ABOUT THIS EXERCISE:
Could you output each line below exactly as it appears, excluding any pictures?

[[ DATA SUPPLIED open ]]

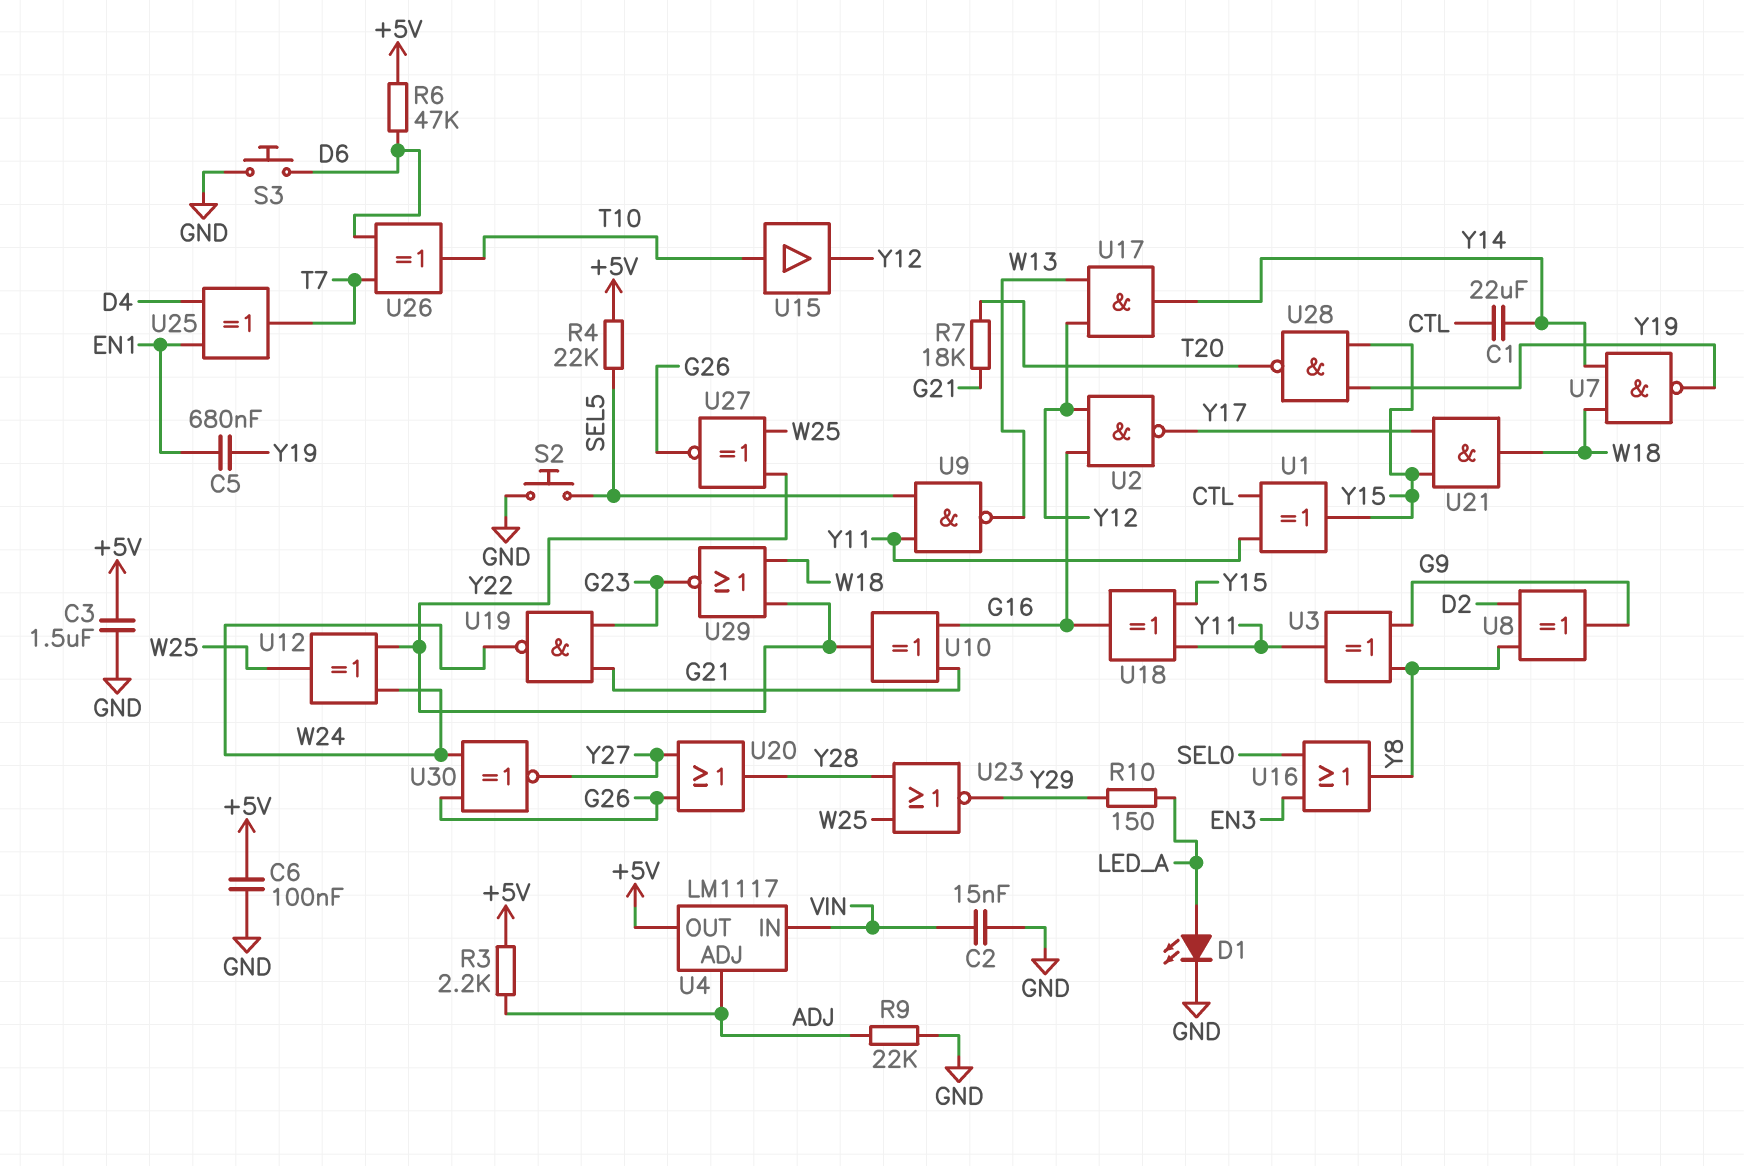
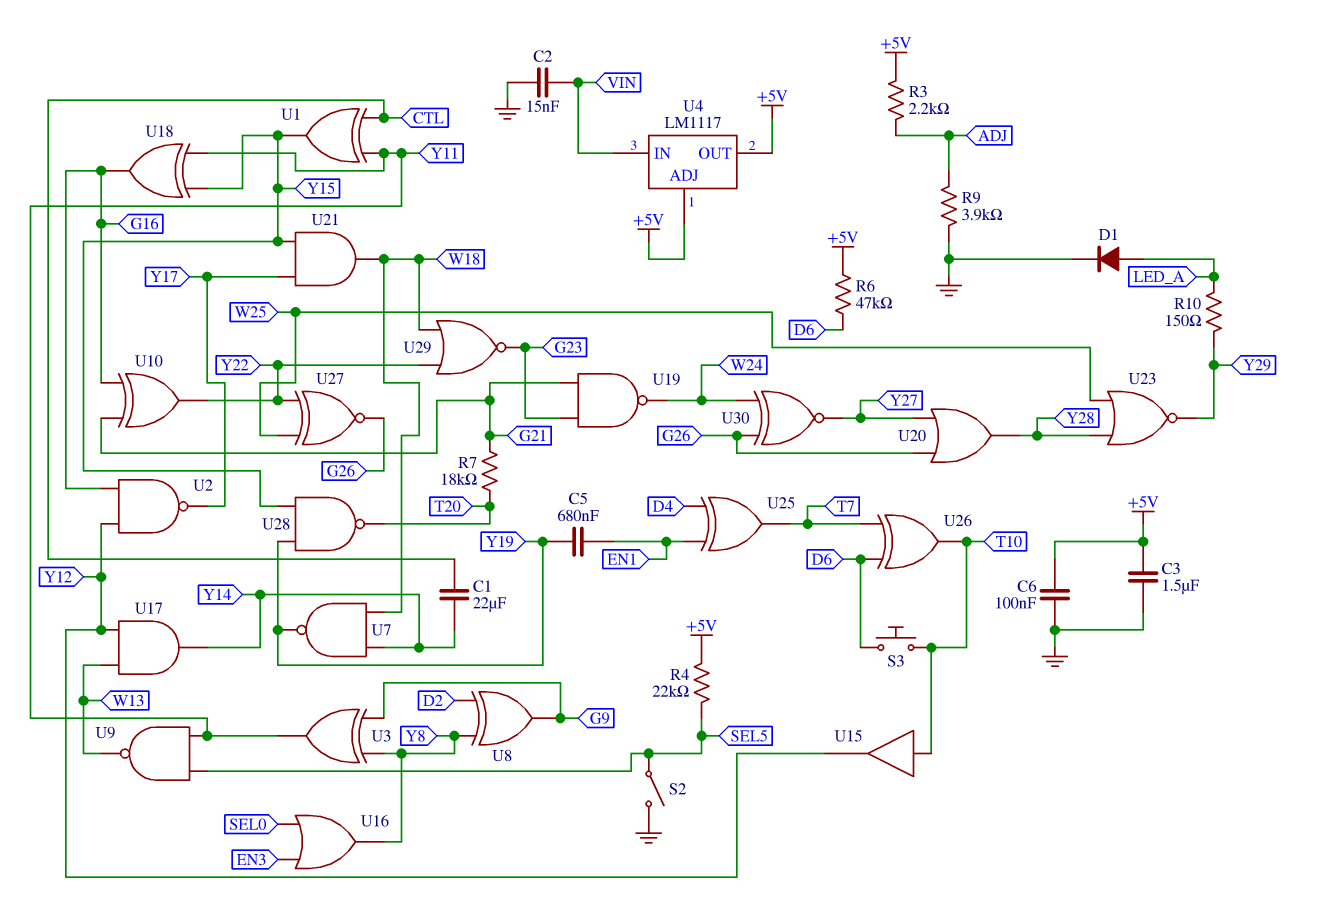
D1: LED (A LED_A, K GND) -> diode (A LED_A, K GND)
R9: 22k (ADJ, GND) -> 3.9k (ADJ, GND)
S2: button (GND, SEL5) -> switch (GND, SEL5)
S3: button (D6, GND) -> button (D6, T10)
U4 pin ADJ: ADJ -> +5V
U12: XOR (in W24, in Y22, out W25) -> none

[[ DATA SUPPLIED closed ]]

SOLUTION TO THIS TASK:
D1: LED (A LED_A, K GND) -> diode (A LED_A, K GND)
R9: 22k (ADJ, GND) -> 3.9k (ADJ, GND)
S2: button (GND, SEL5) -> switch (GND, SEL5)
S3: button (D6, GND) -> button (D6, T10)
U4 pin ADJ: ADJ -> +5V
U12: XOR (in W24, in Y22, out W25) -> none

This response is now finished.